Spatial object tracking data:

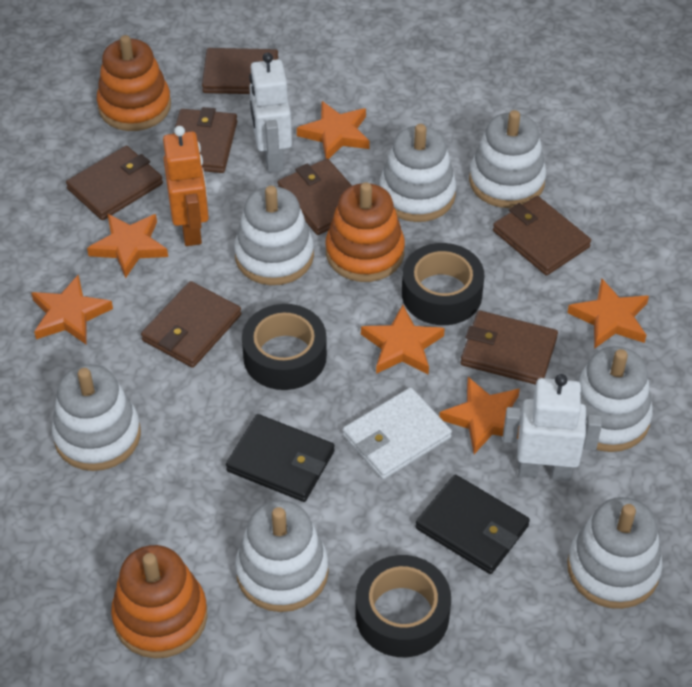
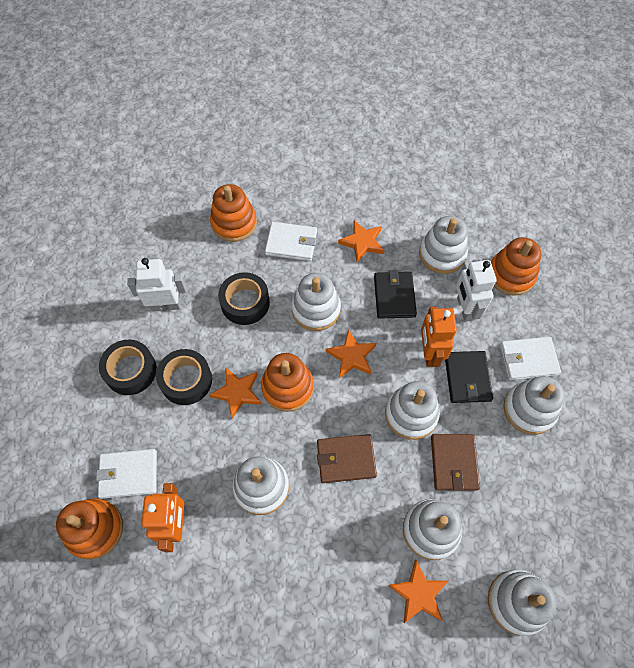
brown wallet: 7 -> 2
orange robot: 1 -> 2
orange stacking toy: 3 -> 4
orange star: 6 -> 4
white wallet: 1 -> 3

- Exercise details -
Pick each line holding "orange" out of the entries above and return it.

- Response below -
orange robot: 1 -> 2
orange stacking toy: 3 -> 4
orange star: 6 -> 4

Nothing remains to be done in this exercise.